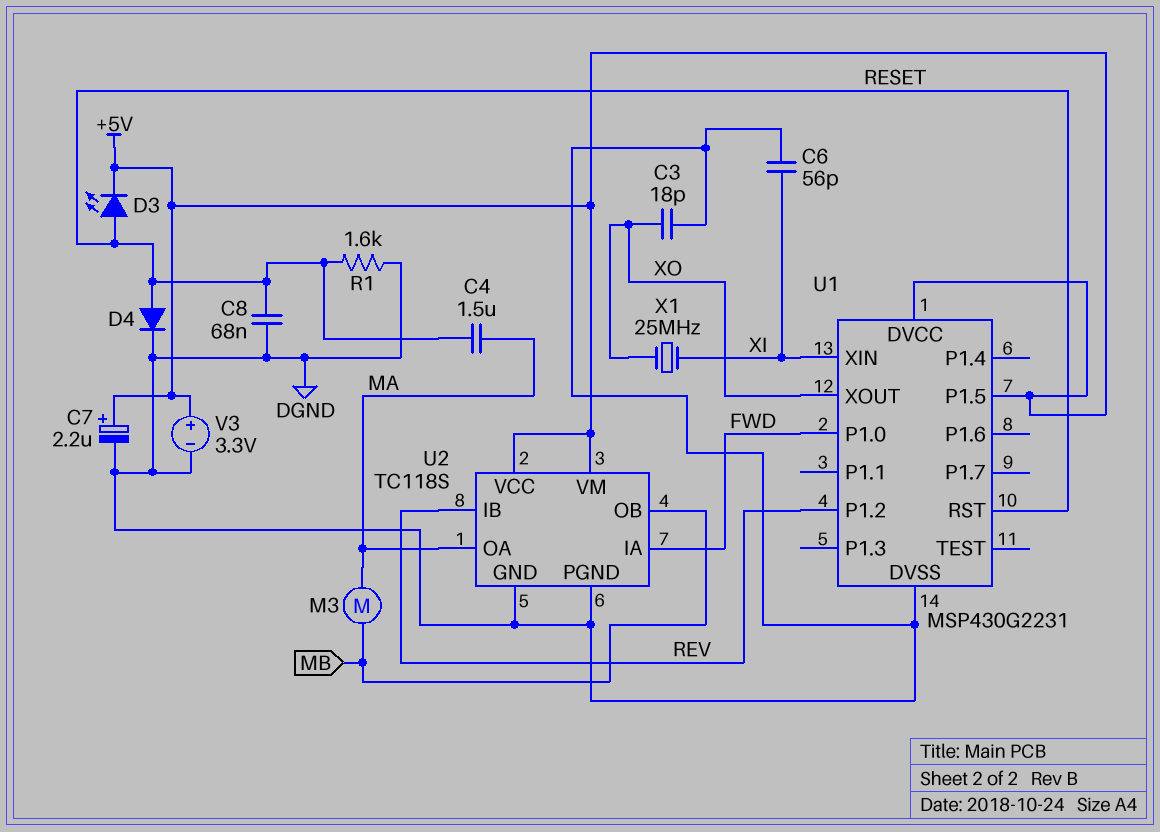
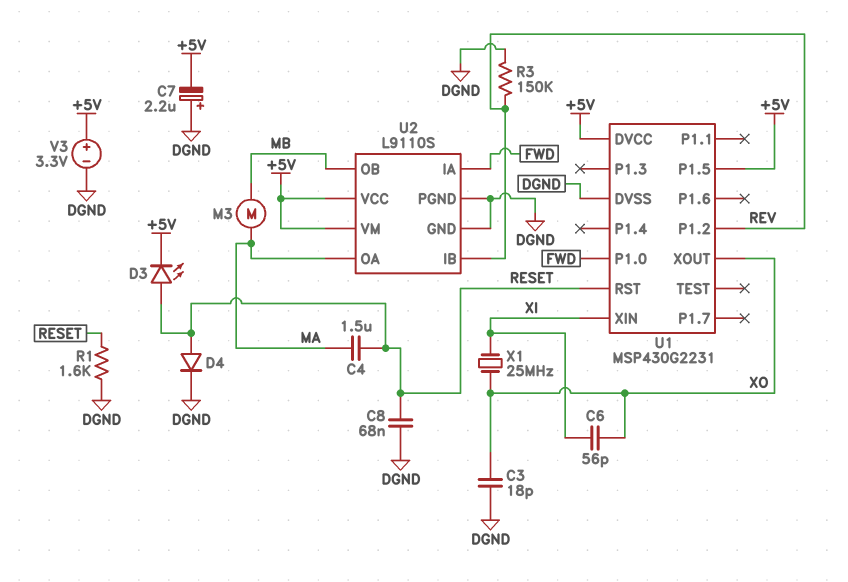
C6: 56pF (DGND, XI) -> 56pF (XI, XO)
C7: 2.2uF (plus +5V, minus DGND) -> 2.2uF (plus DGND, minus +5V)
R3: none -> 150k (DGND, REV)
U2: TC118S -> L9110S

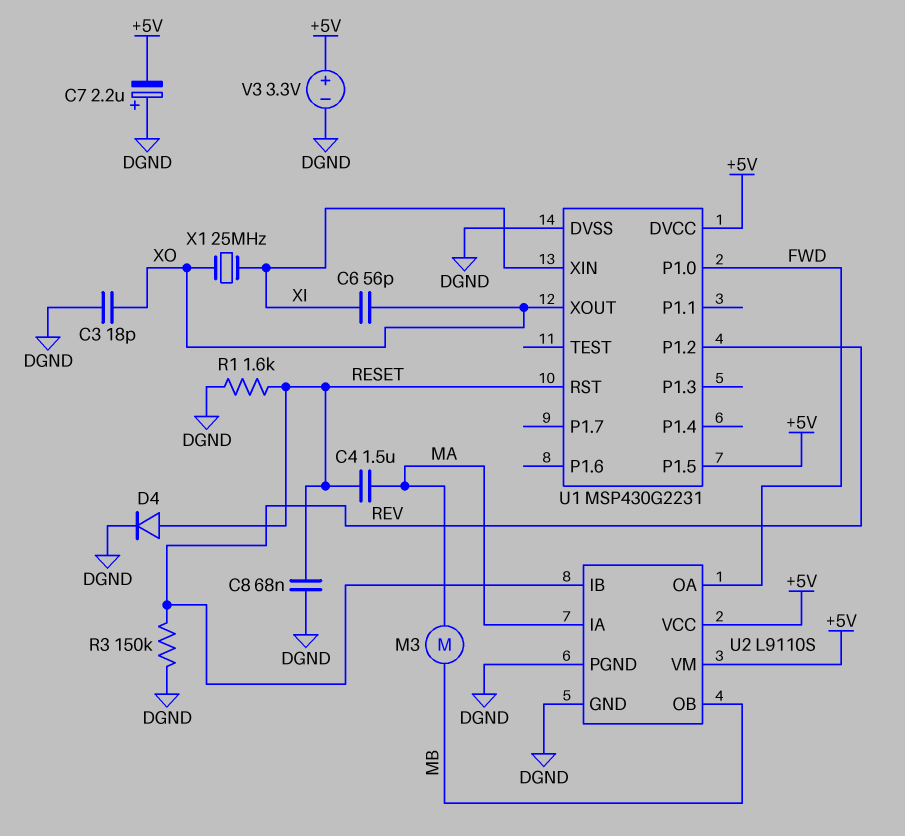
D3: LED (A RESET, K +5V) -> none
U2 pin IA: FWD -> MA
U2 pin OA: MA -> FWD

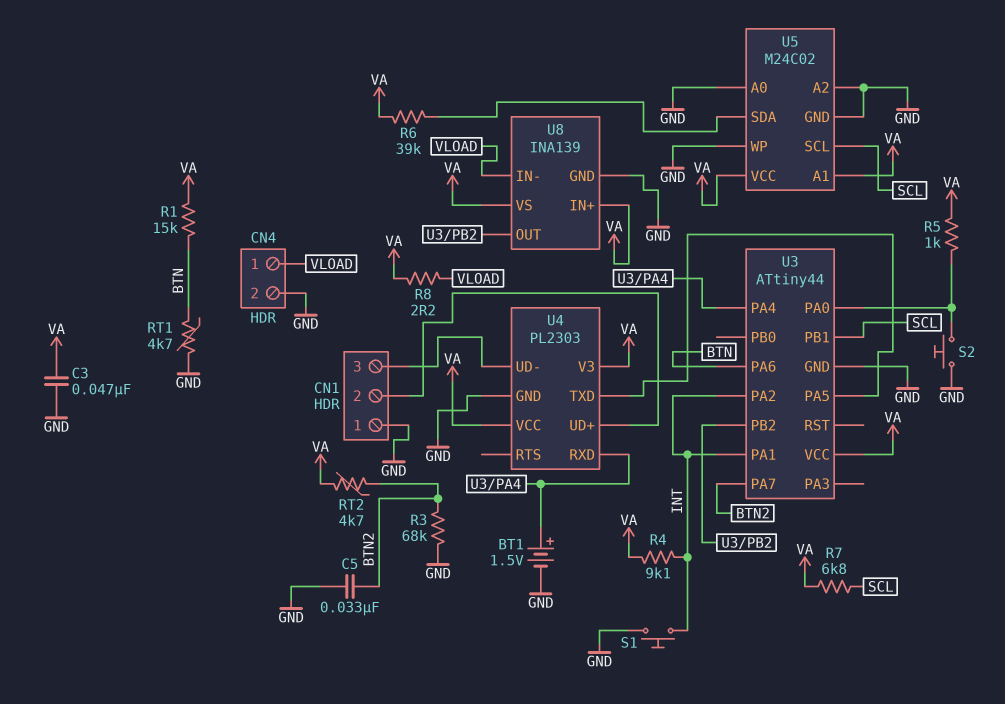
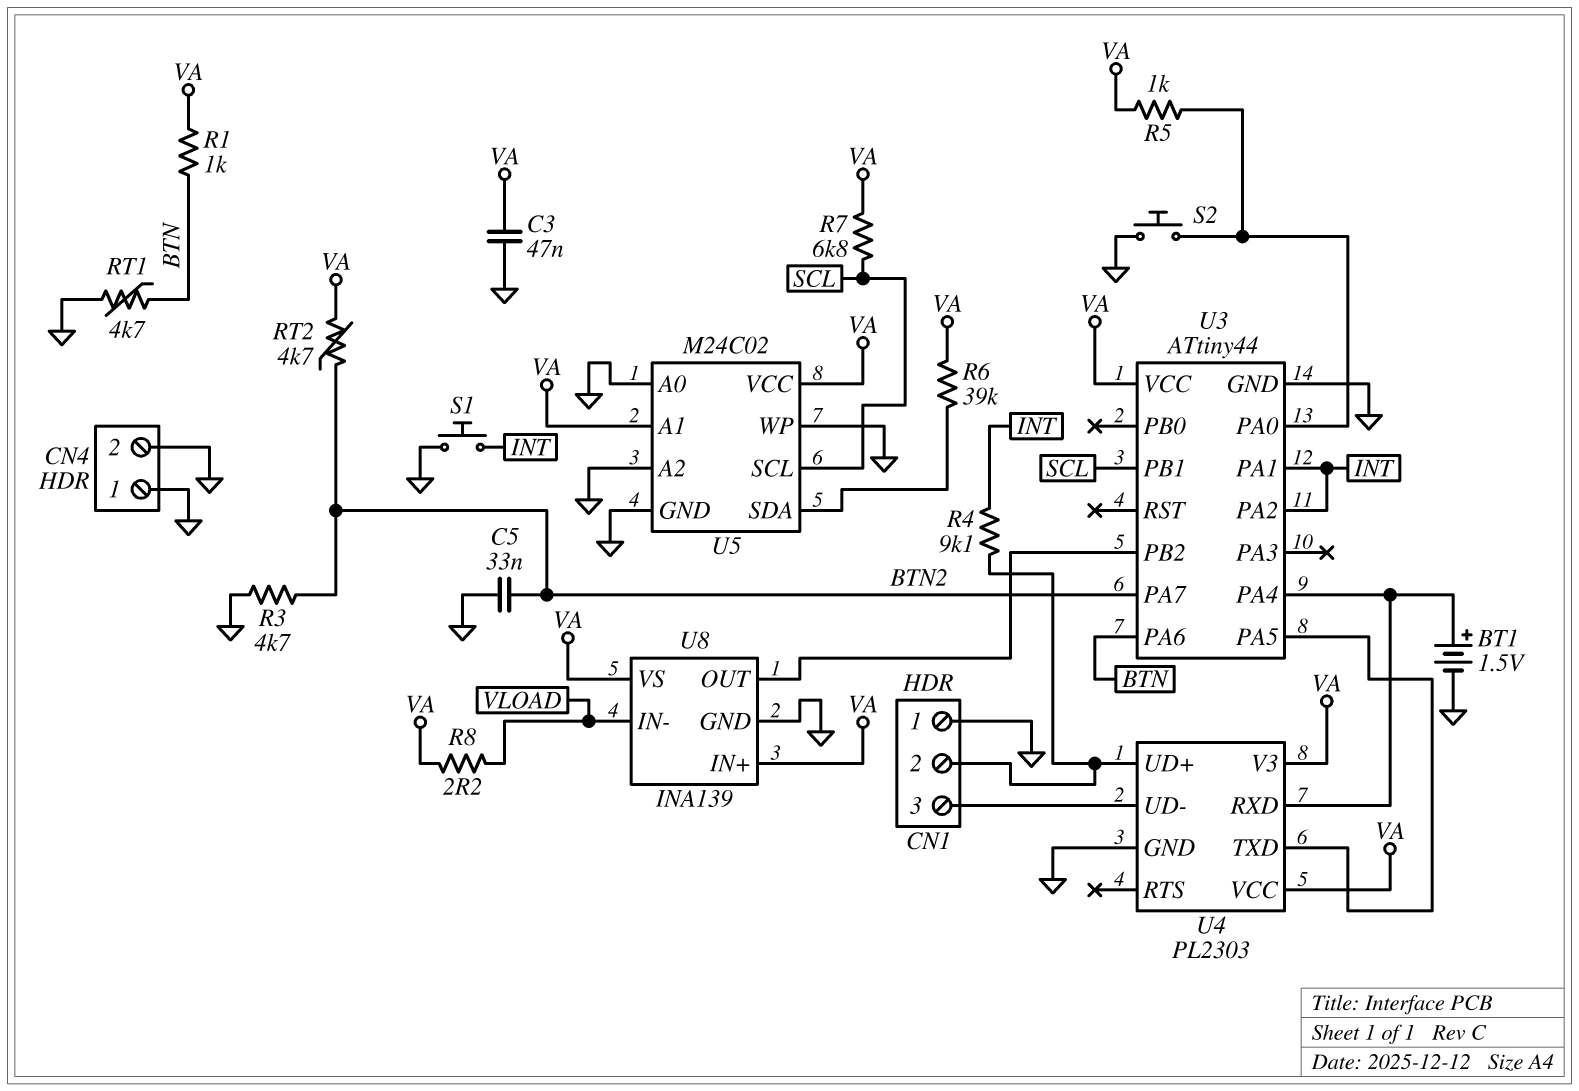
CN4 pin 1: VLOAD -> GND
R1: 15k (BTN, VA) -> 1k (BTN, VA)
R3: 68k (BTN2, GND) -> 4.7k (BTN2, GND)
R4: 9.1k (INT, VA) -> 9.1k (CN1/2, INT)

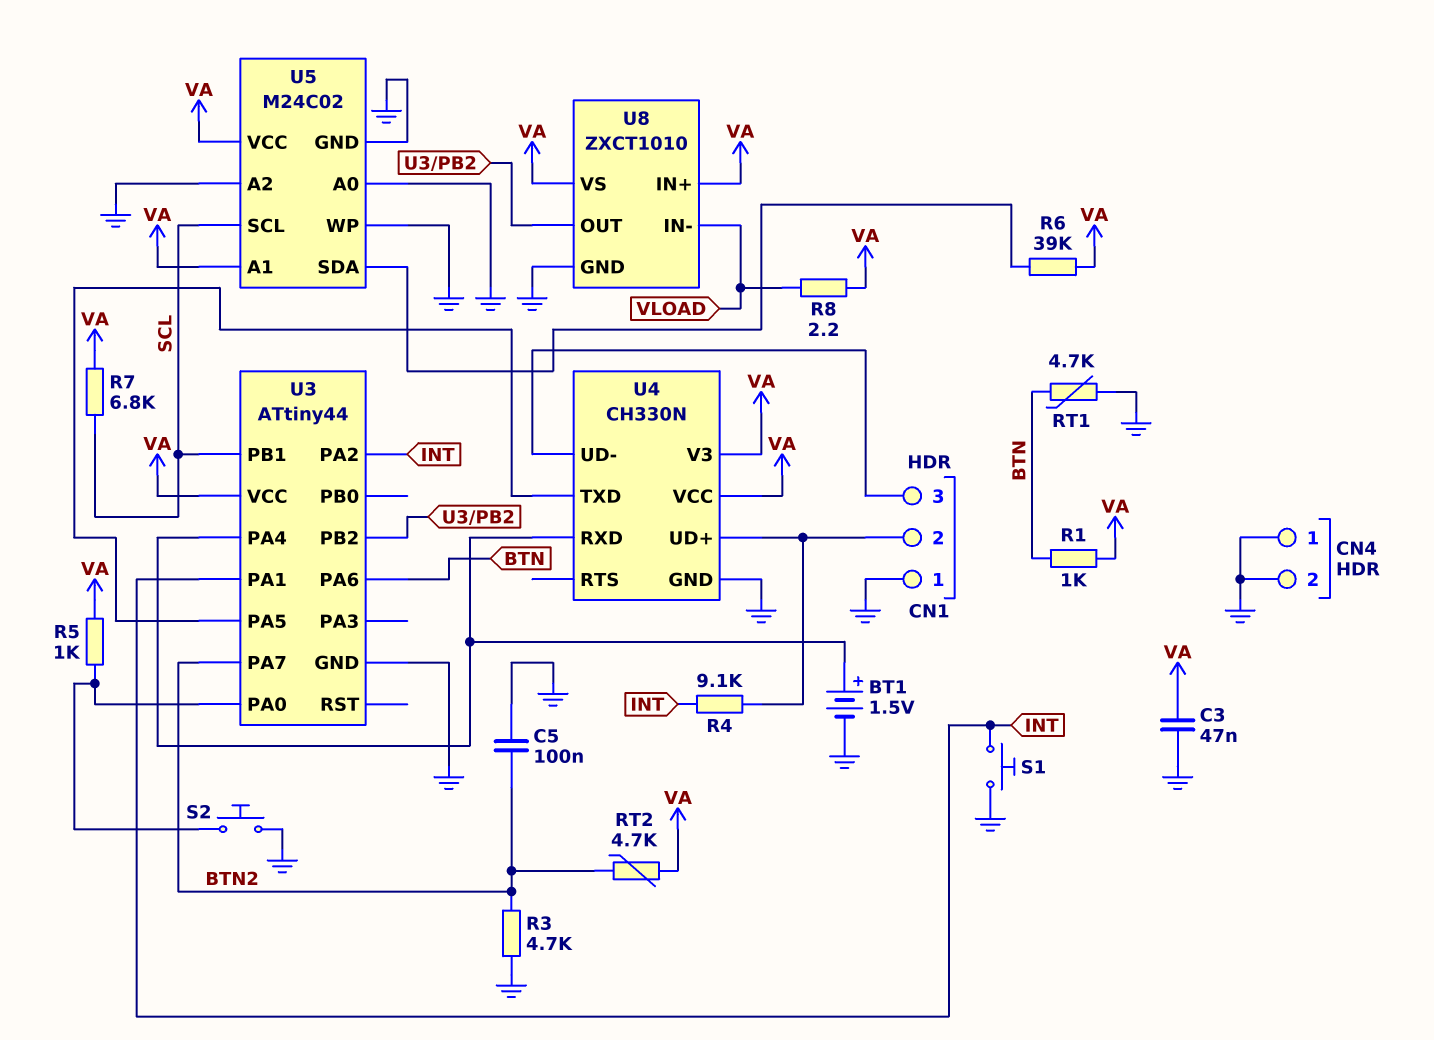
C5: 33nF (BTN2, GND) -> 100nF (BTN2, GND)
U4: PL2303 -> CH330N
U8: INA139 -> ZXCT1010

■ ■ ■ ■ ■ ■ ■

[Try it] Only the pictures are to be left out; repeat all other material exactly.

[Task output]
C6: 56pF (DGND, XI) -> 56pF (XI, XO)
C7: 2.2uF (plus +5V, minus DGND) -> 2.2uF (plus DGND, minus +5V)
R3: none -> 150k (DGND, REV)
U2: TC118S -> L9110S

D3: LED (A RESET, K +5V) -> none
U2 pin IA: FWD -> MA
U2 pin OA: MA -> FWD

CN4 pin 1: VLOAD -> GND
R1: 15k (BTN, VA) -> 1k (BTN, VA)
R3: 68k (BTN2, GND) -> 4.7k (BTN2, GND)
R4: 9.1k (INT, VA) -> 9.1k (CN1/2, INT)

C5: 33nF (BTN2, GND) -> 100nF (BTN2, GND)
U4: PL2303 -> CH330N
U8: INA139 -> ZXCT1010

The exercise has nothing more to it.